_Required action_
In the copy you make of the entries, no picture should appear, and every word must match.

(Object tracking records)
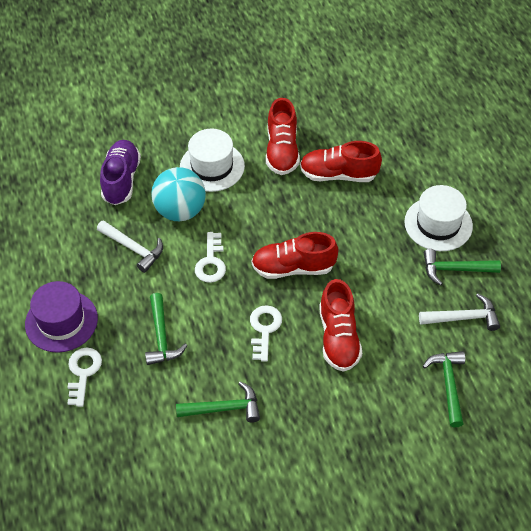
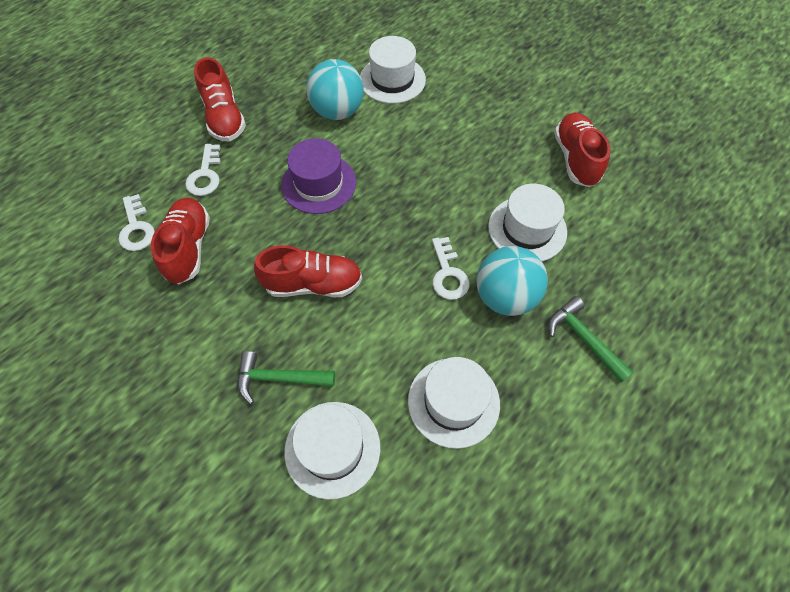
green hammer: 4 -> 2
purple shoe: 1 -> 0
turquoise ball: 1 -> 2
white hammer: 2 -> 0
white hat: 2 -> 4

_Output of the exercise_
green hammer: 4 -> 2
purple shoe: 1 -> 0
turquoise ball: 1 -> 2
white hammer: 2 -> 0
white hat: 2 -> 4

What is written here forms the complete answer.